● Excerpts from a dataset:
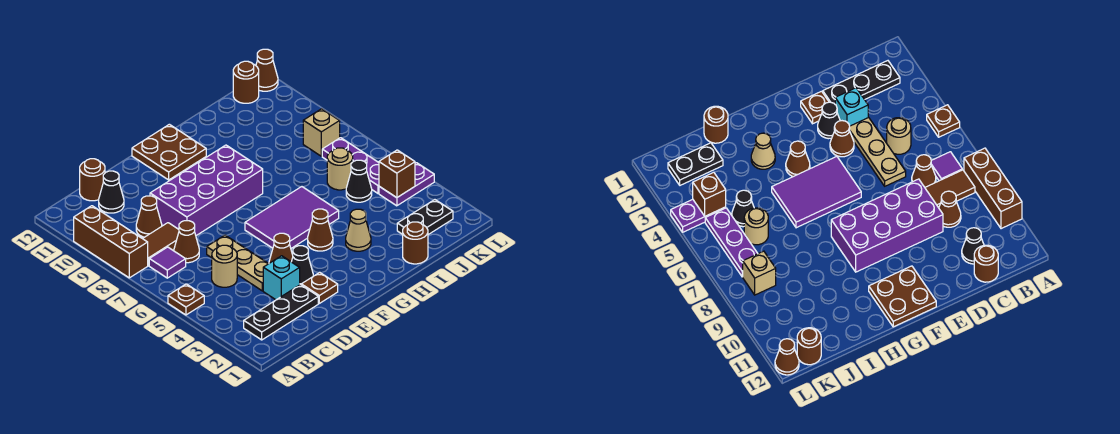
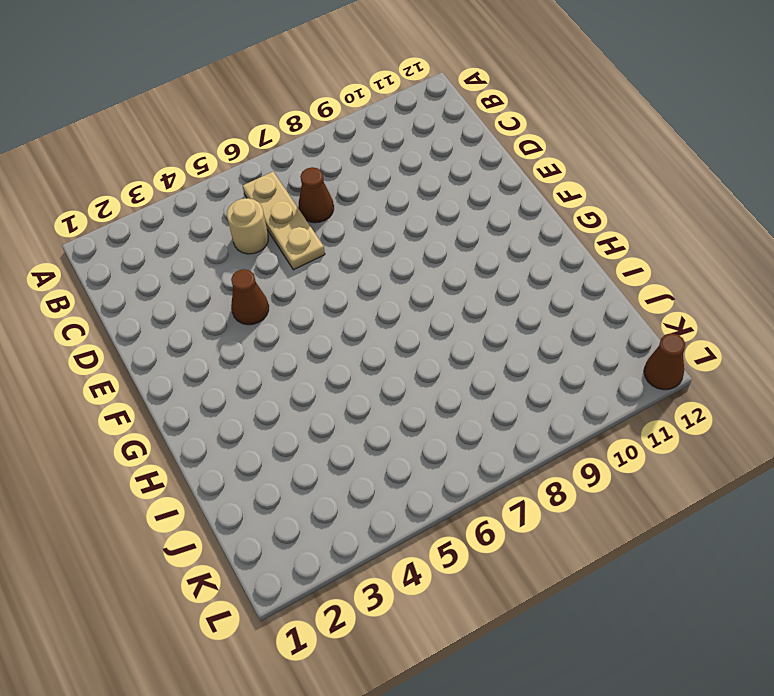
tan 1x3 plate [243,172,325,270] -> tan 1x3 plate turned to [207,235,268,291]
none -> brown 1x1 plate [168,284,204,315]
none -> brown 1x3 brick [74,206,148,278]
none -> black 1x3 plate [244,285,318,340]
none -> purple 1x1 tile [149,247,186,278]

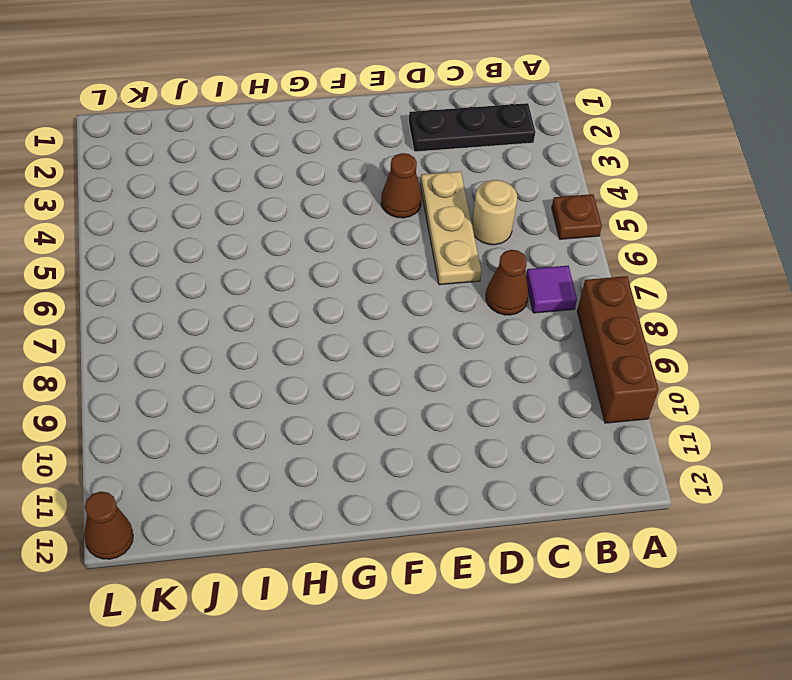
none -> brown 1x2 tile [143,223,179,266]
none -> brown 1x1 cone [136,196,162,237]
none -> black 1x1 cone [99,171,124,213]
none -> brown 1x1 round brick [80,159,105,201]

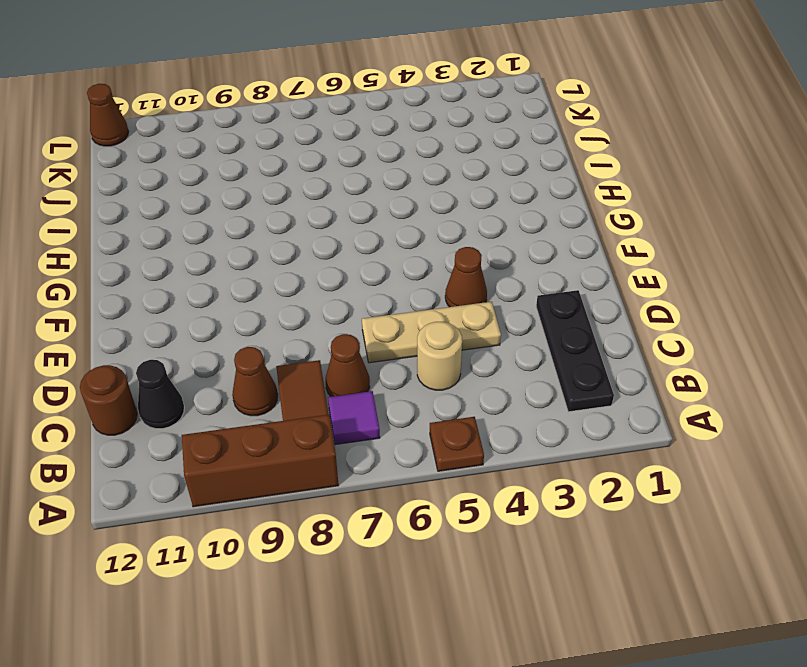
none -> cyan 1x1 brick [263,256,300,300]
none -> purple 2x4 brick [150,145,263,236]
none -> brown 1x1 plate [301,272,338,303]
none -> black 1x1 cone [292,246,313,285]

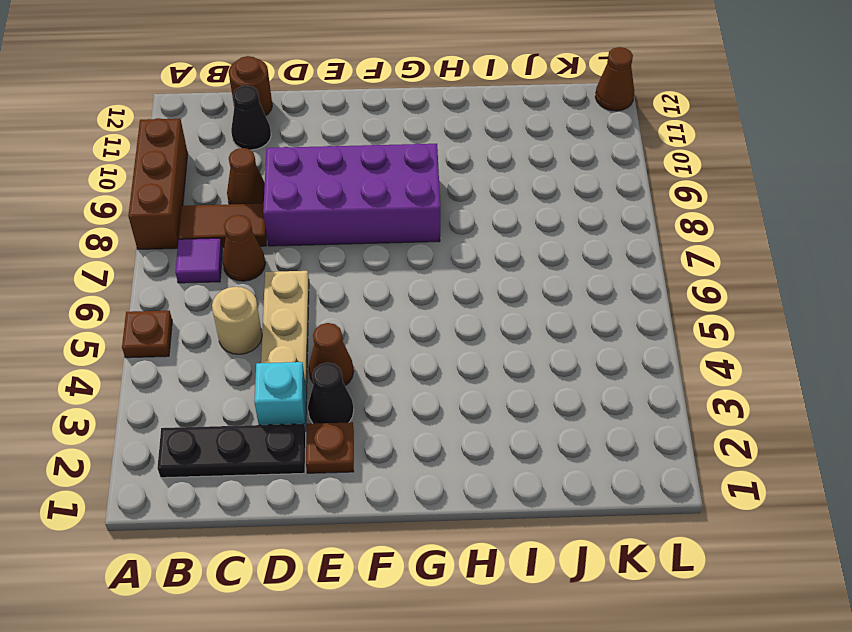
none -> purple 2x3 tile [245,187,339,248]
none -> brown 2x2 plate [132,124,206,180]
none -> brown 1x1 cone [308,209,333,251]
none -> tan 1x1 cone [346,209,371,251]

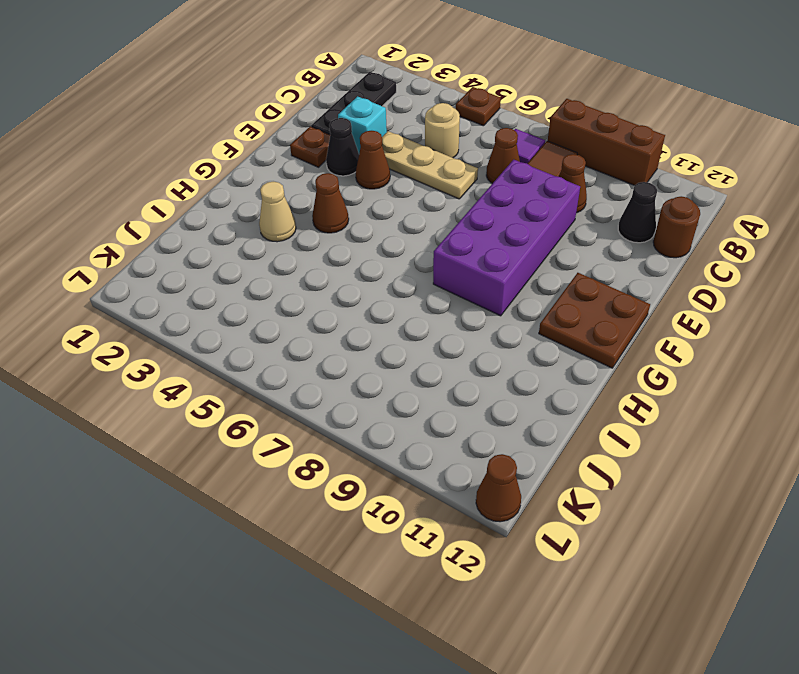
none -> purple 2x3 tile [245,187,339,248]
none -> brown 1x1 round brick [403,222,428,264]
none -> black 1x2 plate [397,200,453,235]
none -> black 1x1 cone [346,160,372,202]

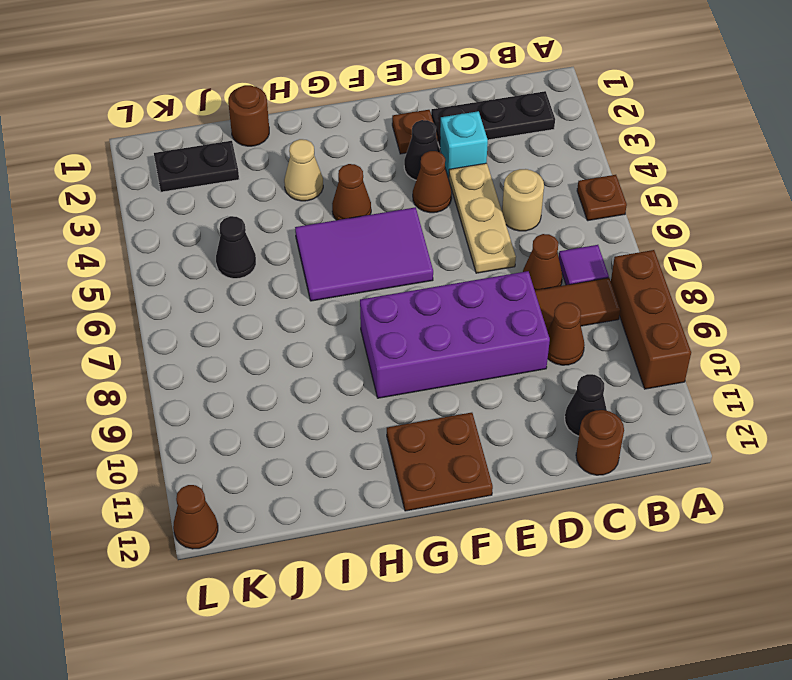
none -> tan 1x1 round brick [327,148,353,190]
none -> purple 1x2 plate [379,163,434,206]
none -> purple 1x3 plate [322,138,379,193]
none -> tan 1x1 brick [303,109,340,156]

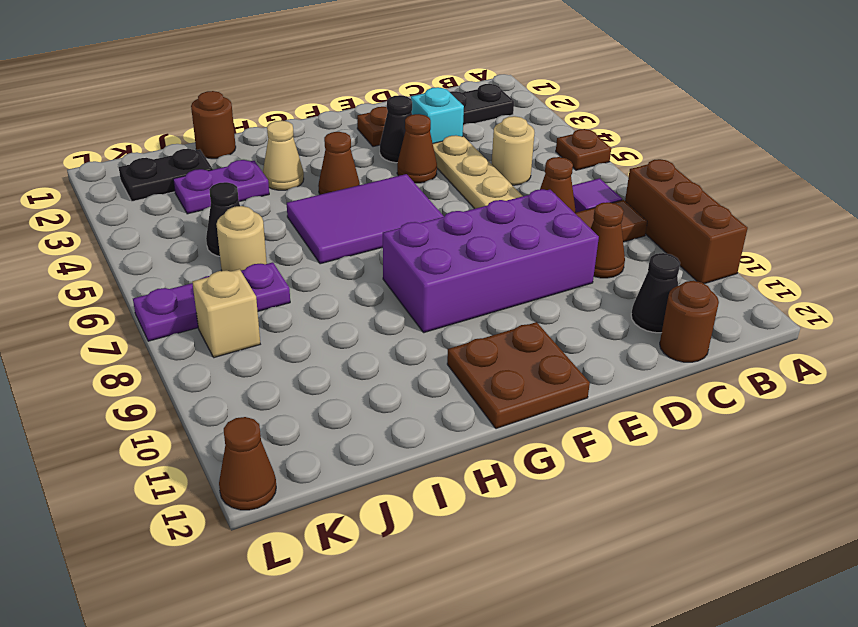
purple 1x2 plate [173,160,269,214] -> purple 1x2 plate moved to [379,163,434,206]
purple 1x3 plate [133,262,290,341] -> purple 1x3 plate turned to [322,138,379,193]
none -> brown 1x1 round brick [233,61,259,103]
none -> brown 1x1 brick [379,150,415,198]

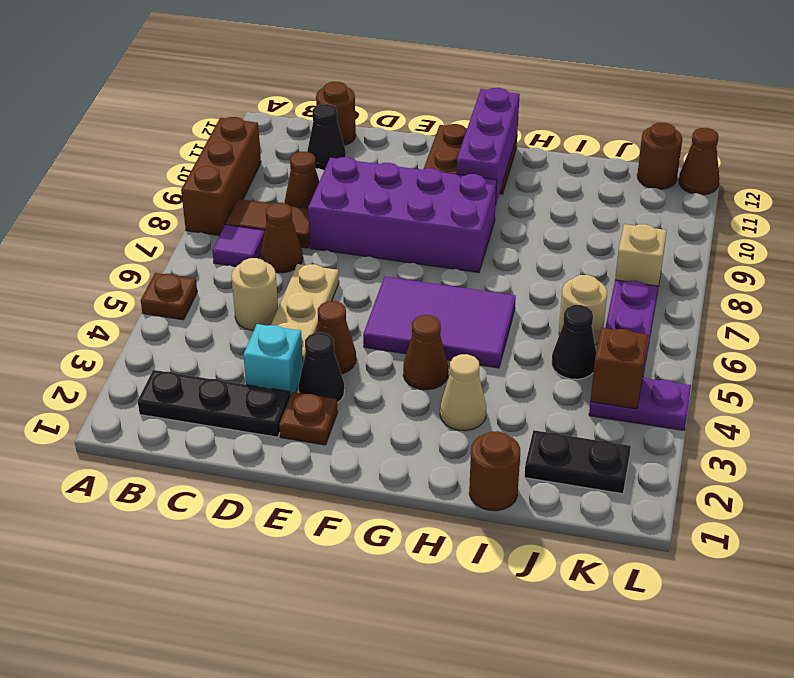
purple 1x3 brick [456,88,520,203] -> none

● To do: Count the lines of the entries above in which the string "black" appears. Supply the number only.

● Solution to the exercise: 5